**Goal of the exercise**
Each line below is to be written out once more, precisely as given.

**Records**
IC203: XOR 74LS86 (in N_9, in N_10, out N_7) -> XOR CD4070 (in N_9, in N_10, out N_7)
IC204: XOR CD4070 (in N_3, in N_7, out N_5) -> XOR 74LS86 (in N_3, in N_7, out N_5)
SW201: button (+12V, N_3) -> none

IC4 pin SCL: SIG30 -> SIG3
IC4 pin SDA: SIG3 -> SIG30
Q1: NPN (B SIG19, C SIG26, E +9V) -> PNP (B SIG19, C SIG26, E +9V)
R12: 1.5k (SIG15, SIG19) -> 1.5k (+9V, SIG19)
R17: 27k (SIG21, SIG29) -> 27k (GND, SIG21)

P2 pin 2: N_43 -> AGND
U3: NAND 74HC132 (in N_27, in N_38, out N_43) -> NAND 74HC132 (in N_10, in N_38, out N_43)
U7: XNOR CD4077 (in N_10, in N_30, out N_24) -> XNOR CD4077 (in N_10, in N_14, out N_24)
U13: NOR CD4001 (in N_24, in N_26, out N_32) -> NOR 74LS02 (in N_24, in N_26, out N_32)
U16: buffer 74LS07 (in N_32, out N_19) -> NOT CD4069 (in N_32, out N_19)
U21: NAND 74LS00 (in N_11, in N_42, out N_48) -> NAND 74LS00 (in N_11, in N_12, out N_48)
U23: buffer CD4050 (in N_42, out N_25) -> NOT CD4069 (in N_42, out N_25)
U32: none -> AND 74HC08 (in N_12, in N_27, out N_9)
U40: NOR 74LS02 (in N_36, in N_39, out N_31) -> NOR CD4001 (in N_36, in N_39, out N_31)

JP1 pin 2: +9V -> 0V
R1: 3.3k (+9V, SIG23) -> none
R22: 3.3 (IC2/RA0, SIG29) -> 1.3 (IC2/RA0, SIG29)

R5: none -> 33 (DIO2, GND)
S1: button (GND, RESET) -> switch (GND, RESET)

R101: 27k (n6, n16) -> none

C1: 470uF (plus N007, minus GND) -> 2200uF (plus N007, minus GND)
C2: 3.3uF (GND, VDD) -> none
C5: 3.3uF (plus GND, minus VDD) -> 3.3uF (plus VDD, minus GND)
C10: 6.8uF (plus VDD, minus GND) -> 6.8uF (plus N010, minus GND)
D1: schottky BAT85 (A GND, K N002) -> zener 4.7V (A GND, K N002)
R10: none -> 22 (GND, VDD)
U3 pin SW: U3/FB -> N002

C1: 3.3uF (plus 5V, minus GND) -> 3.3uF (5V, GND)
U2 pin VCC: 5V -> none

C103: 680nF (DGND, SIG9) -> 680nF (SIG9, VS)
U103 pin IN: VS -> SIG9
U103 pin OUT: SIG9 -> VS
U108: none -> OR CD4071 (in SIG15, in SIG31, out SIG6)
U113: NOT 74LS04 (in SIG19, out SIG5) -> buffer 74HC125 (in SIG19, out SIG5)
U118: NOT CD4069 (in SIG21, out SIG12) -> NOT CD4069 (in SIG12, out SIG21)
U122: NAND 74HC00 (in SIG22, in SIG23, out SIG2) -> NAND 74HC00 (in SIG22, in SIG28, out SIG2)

**Response below**
IC203: XOR 74LS86 (in N_9, in N_10, out N_7) -> XOR CD4070 (in N_9, in N_10, out N_7)
IC204: XOR CD4070 (in N_3, in N_7, out N_5) -> XOR 74LS86 (in N_3, in N_7, out N_5)
SW201: button (+12V, N_3) -> none

IC4 pin SCL: SIG30 -> SIG3
IC4 pin SDA: SIG3 -> SIG30
Q1: NPN (B SIG19, C SIG26, E +9V) -> PNP (B SIG19, C SIG26, E +9V)
R12: 1.5k (SIG15, SIG19) -> 1.5k (+9V, SIG19)
R17: 27k (SIG21, SIG29) -> 27k (GND, SIG21)

P2 pin 2: N_43 -> AGND
U3: NAND 74HC132 (in N_27, in N_38, out N_43) -> NAND 74HC132 (in N_10, in N_38, out N_43)
U7: XNOR CD4077 (in N_10, in N_30, out N_24) -> XNOR CD4077 (in N_10, in N_14, out N_24)
U13: NOR CD4001 (in N_24, in N_26, out N_32) -> NOR 74LS02 (in N_24, in N_26, out N_32)
U16: buffer 74LS07 (in N_32, out N_19) -> NOT CD4069 (in N_32, out N_19)
U21: NAND 74LS00 (in N_11, in N_42, out N_48) -> NAND 74LS00 (in N_11, in N_12, out N_48)
U23: buffer CD4050 (in N_42, out N_25) -> NOT CD4069 (in N_42, out N_25)
U32: none -> AND 74HC08 (in N_12, in N_27, out N_9)
U40: NOR 74LS02 (in N_36, in N_39, out N_31) -> NOR CD4001 (in N_36, in N_39, out N_31)

JP1 pin 2: +9V -> 0V
R1: 3.3k (+9V, SIG23) -> none
R22: 3.3 (IC2/RA0, SIG29) -> 1.3 (IC2/RA0, SIG29)

R5: none -> 33 (DIO2, GND)
S1: button (GND, RESET) -> switch (GND, RESET)

R101: 27k (n6, n16) -> none

C1: 470uF (plus N007, minus GND) -> 2200uF (plus N007, minus GND)
C2: 3.3uF (GND, VDD) -> none
C5: 3.3uF (plus GND, minus VDD) -> 3.3uF (plus VDD, minus GND)
C10: 6.8uF (plus VDD, minus GND) -> 6.8uF (plus N010, minus GND)
D1: schottky BAT85 (A GND, K N002) -> zener 4.7V (A GND, K N002)
R10: none -> 22 (GND, VDD)
U3 pin SW: U3/FB -> N002

C1: 3.3uF (plus 5V, minus GND) -> 3.3uF (5V, GND)
U2 pin VCC: 5V -> none

C103: 680nF (DGND, SIG9) -> 680nF (SIG9, VS)
U103 pin IN: VS -> SIG9
U103 pin OUT: SIG9 -> VS
U108: none -> OR CD4071 (in SIG15, in SIG31, out SIG6)
U113: NOT 74LS04 (in SIG19, out SIG5) -> buffer 74HC125 (in SIG19, out SIG5)
U118: NOT CD4069 (in SIG21, out SIG12) -> NOT CD4069 (in SIG12, out SIG21)
U122: NAND 74HC00 (in SIG22, in SIG23, out SIG2) -> NAND 74HC00 (in SIG22, in SIG28, out SIG2)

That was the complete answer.